Source data:
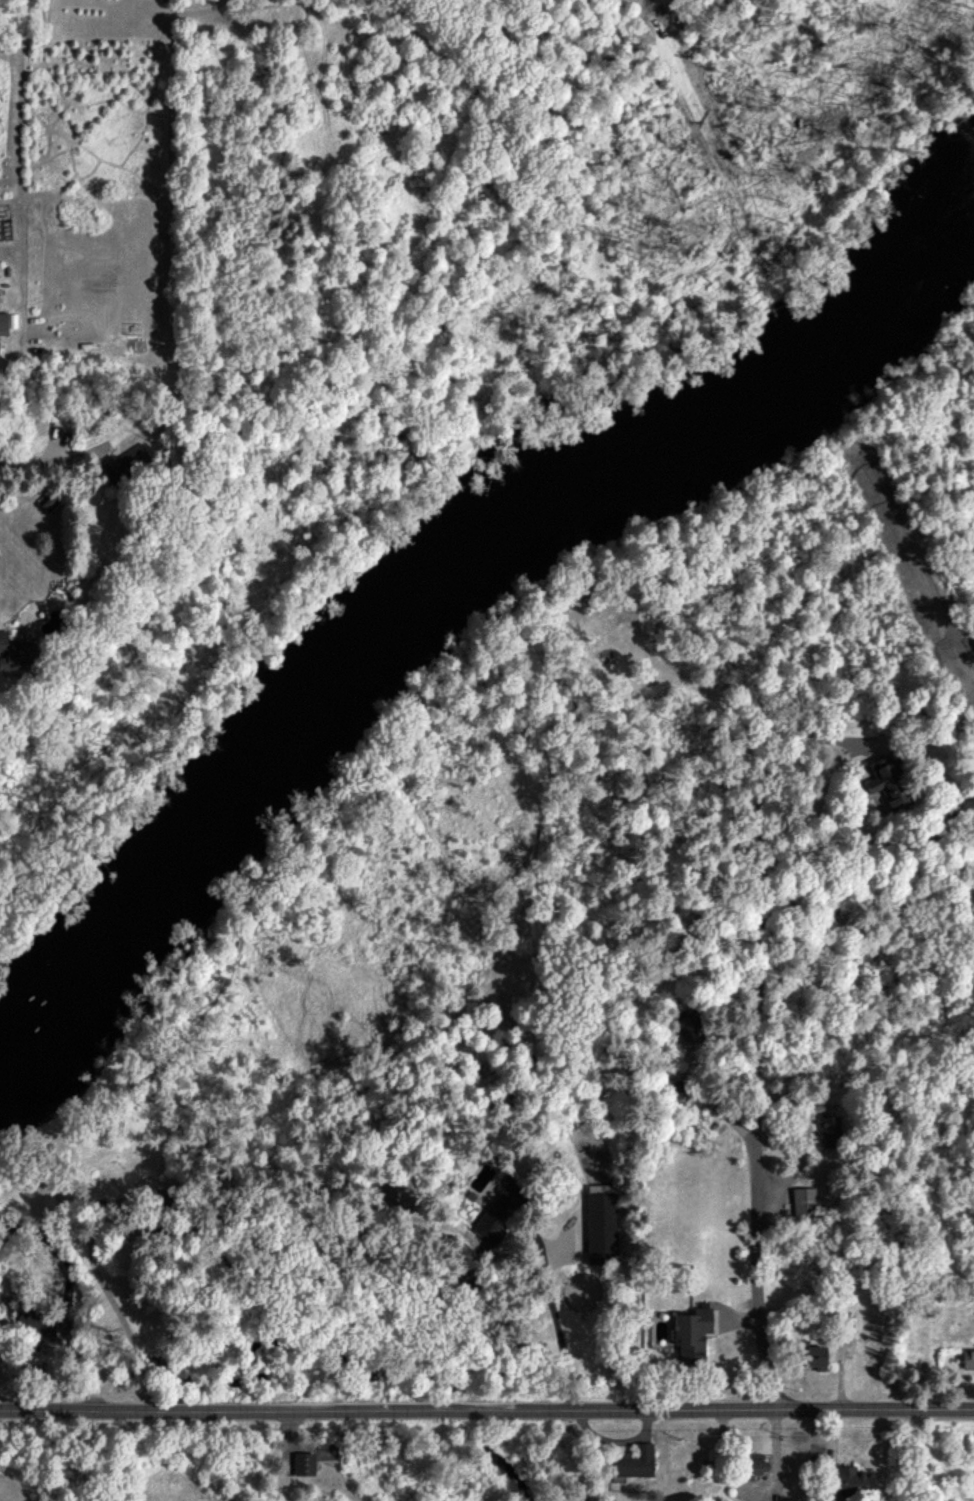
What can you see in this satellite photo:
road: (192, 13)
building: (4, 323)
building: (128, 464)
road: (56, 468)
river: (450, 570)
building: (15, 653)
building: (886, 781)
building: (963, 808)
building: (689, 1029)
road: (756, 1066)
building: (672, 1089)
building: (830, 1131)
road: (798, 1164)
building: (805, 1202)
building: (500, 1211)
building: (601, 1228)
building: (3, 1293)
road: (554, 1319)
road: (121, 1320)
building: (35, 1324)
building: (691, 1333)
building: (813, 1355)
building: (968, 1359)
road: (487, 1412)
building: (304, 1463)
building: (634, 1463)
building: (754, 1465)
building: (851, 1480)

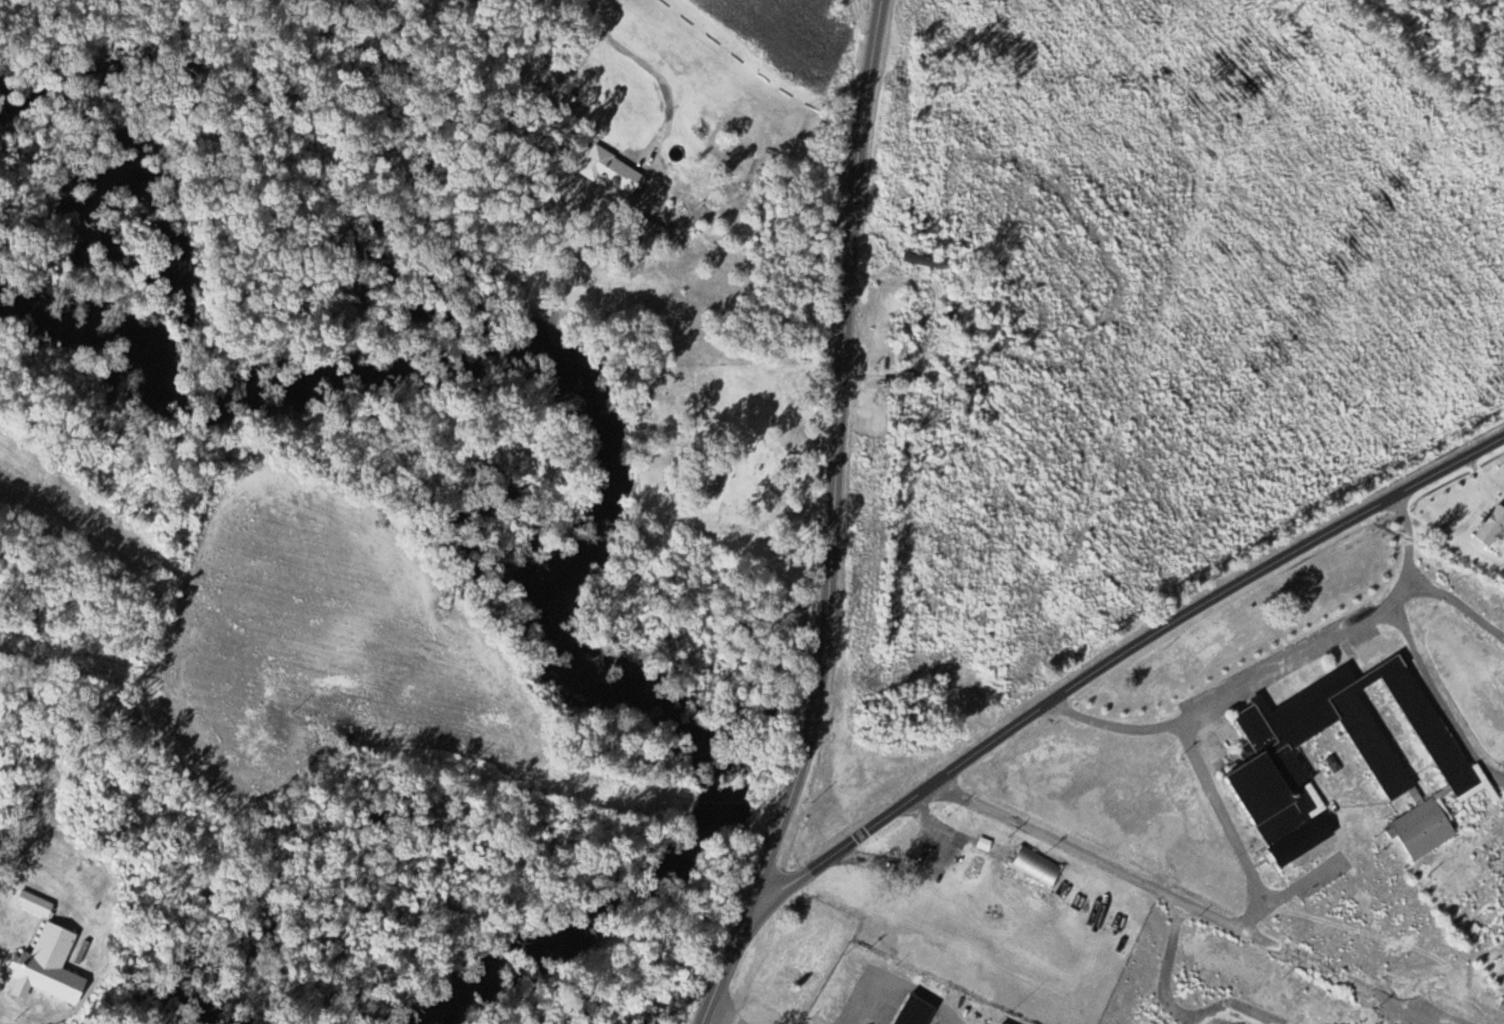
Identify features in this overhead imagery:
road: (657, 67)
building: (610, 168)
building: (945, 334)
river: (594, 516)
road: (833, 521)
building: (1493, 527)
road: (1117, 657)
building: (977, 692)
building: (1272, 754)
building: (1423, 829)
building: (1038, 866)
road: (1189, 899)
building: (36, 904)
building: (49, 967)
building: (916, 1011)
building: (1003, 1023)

Assignment: Reproduce each line of the records exactly and exclude any images.

Answer box:
What can you see in this satellite photo:
road: (192, 13)
building: (4, 323)
building: (128, 464)
road: (56, 468)
river: (450, 570)
building: (15, 653)
building: (886, 781)
building: (963, 808)
building: (689, 1029)
road: (756, 1066)
building: (672, 1089)
building: (830, 1131)
road: (798, 1164)
building: (805, 1202)
building: (500, 1211)
building: (601, 1228)
building: (3, 1293)
road: (554, 1319)
road: (121, 1320)
building: (35, 1324)
building: (691, 1333)
building: (813, 1355)
building: (968, 1359)
road: (487, 1412)
building: (304, 1463)
building: (634, 1463)
building: (754, 1465)
building: (851, 1480)

Identify features in this overhead imagery:
road: (657, 67)
building: (610, 168)
building: (945, 334)
river: (594, 516)
road: (833, 521)
building: (1493, 527)
road: (1117, 657)
building: (977, 692)
building: (1272, 754)
building: (1423, 829)
building: (1038, 866)
road: (1189, 899)
building: (36, 904)
building: (49, 967)
building: (916, 1011)
building: (1003, 1023)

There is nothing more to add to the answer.